-- BEGIN RECORDS FOR THE TASK --
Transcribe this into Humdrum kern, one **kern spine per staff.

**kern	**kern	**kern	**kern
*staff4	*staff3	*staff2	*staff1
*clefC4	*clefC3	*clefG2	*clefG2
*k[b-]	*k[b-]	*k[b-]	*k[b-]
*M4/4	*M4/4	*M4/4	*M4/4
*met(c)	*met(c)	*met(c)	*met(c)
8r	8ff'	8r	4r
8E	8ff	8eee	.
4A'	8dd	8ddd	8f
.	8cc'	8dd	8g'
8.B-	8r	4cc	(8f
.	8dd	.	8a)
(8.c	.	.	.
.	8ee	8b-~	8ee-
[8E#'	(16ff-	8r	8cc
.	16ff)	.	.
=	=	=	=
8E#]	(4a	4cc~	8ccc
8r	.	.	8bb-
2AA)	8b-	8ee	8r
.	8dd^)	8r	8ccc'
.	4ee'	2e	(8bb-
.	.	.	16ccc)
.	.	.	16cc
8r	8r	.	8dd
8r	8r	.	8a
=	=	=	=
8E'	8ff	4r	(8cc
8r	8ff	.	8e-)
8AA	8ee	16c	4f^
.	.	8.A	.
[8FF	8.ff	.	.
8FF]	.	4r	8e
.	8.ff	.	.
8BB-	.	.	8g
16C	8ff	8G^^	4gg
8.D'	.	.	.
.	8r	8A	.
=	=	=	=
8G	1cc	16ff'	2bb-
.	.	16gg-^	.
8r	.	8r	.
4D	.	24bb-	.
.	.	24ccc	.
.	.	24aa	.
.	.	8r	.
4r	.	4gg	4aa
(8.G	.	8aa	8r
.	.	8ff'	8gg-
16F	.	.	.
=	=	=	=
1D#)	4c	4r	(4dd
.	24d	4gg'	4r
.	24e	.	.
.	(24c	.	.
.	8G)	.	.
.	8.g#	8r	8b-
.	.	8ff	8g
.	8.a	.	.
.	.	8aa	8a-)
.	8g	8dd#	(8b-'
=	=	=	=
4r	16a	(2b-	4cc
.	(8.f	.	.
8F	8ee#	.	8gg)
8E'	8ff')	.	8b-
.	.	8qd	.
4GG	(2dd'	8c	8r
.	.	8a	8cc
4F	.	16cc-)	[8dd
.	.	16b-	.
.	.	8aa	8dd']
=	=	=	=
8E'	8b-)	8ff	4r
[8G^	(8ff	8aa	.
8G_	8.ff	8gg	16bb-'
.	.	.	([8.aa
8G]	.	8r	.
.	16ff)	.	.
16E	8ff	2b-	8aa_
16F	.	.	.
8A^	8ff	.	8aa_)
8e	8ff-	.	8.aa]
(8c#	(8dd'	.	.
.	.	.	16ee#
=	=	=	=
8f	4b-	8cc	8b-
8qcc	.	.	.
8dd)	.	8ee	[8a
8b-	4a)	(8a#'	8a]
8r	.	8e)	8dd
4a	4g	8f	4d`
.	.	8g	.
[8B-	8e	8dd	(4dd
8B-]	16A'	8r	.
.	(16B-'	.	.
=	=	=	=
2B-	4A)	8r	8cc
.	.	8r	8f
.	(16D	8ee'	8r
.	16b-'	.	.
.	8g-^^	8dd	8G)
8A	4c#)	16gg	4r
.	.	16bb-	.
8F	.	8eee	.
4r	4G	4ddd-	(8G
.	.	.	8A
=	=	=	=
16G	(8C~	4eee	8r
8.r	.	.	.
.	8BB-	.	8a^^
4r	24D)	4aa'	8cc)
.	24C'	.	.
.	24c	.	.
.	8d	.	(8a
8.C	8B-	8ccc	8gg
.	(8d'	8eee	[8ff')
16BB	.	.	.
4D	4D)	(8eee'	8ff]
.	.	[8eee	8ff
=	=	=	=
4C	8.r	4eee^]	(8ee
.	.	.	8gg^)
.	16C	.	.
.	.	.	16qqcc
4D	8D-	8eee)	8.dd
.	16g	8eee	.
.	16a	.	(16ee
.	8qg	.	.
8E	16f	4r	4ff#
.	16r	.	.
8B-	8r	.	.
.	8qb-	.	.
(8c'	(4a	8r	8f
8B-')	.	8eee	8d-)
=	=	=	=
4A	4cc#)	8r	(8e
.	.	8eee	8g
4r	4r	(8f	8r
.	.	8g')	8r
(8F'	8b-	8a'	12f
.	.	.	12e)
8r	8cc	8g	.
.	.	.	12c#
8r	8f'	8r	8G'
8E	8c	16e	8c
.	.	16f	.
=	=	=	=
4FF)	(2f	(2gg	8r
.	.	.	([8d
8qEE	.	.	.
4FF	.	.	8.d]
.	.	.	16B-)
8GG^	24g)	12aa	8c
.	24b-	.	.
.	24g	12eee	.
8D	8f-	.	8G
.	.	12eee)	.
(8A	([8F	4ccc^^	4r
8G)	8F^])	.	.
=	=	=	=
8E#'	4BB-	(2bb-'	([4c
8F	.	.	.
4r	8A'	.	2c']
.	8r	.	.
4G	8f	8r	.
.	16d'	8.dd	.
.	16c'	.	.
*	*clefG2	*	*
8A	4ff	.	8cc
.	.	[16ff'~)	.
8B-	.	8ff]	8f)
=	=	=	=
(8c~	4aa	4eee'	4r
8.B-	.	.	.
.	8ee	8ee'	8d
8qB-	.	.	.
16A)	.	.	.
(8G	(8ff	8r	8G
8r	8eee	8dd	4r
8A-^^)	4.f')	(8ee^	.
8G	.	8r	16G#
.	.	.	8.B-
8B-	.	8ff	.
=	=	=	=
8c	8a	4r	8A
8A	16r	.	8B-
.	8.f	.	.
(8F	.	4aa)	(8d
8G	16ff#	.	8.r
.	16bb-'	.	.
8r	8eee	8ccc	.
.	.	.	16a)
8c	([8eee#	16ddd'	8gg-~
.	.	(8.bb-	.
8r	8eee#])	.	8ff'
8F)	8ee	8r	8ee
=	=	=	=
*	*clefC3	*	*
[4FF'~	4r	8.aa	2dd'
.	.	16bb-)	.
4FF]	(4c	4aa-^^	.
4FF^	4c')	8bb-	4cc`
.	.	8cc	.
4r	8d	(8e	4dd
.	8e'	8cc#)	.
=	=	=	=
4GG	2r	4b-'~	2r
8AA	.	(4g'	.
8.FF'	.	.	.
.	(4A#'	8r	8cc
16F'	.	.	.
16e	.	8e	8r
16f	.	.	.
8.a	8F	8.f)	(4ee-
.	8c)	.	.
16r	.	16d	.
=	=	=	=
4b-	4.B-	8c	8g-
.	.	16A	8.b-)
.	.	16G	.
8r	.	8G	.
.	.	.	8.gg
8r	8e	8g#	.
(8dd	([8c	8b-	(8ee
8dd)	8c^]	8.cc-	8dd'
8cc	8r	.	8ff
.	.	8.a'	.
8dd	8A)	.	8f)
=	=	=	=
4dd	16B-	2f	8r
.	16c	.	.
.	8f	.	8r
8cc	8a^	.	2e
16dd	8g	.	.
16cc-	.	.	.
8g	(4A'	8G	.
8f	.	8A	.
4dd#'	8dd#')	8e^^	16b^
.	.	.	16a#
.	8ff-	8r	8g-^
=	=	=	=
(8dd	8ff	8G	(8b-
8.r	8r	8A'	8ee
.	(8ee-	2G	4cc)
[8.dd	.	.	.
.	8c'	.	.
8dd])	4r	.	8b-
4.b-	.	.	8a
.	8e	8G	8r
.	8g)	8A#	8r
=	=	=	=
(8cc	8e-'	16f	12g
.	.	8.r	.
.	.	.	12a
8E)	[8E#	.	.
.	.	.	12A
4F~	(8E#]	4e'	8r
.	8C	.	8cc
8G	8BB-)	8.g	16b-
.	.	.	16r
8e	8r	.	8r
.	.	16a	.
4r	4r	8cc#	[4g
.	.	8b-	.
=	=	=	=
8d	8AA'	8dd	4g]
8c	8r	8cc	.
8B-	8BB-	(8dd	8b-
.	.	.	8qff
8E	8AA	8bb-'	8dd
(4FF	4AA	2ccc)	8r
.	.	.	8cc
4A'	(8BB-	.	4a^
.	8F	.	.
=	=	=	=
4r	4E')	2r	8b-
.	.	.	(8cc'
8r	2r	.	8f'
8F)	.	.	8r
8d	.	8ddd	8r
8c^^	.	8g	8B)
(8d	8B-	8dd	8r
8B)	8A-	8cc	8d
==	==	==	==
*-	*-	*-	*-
-- END RECORDS FOR THE TASK --
EXERCISE REQUIREMENTS.
Collect every line of the items above that contains the string "kern", treating uppercase and lowercase letters as distinct.

OUTPUT FOR THIS TASK.
Transcribe this into Humdrum kern, one **kern spine per staff.
**kern	**kern	**kern	**kern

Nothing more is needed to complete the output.